• Record set:
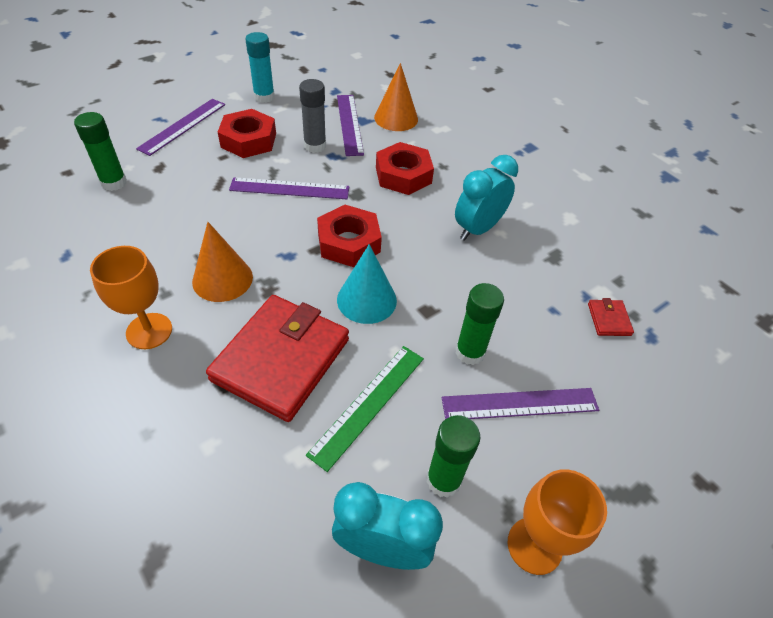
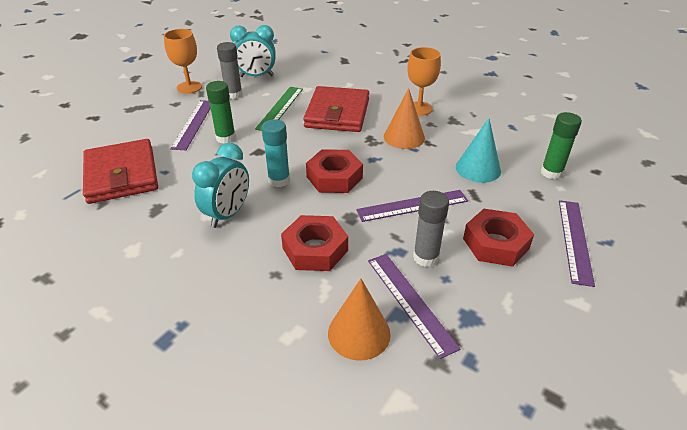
camera: 165 degrees right, 10 degrees down
(264, 97) = (544, 312): turquoise glue stick -> turquoise glue stick (279, 180)
(366, 300) = (302, 148): turquoise cone -> turquoise cone (478, 169)
(443, 480) = (233, 95): green glue stick -> grey glue stick
(520, 404) = (193, 124): purple ruler -> purple ruler turned 60 degrees counterclockwise
(609, 319) = (121, 175): red wallet -> red wallet, size x2.49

• Activity:
Only those lines running from the one containing "(520, 404) = (193, 124): purple" through the last line of the data above are to be copied, exactly, with both ends included.

• Response:
(520, 404) = (193, 124): purple ruler -> purple ruler turned 60 degrees counterclockwise
(609, 319) = (121, 175): red wallet -> red wallet, size x2.49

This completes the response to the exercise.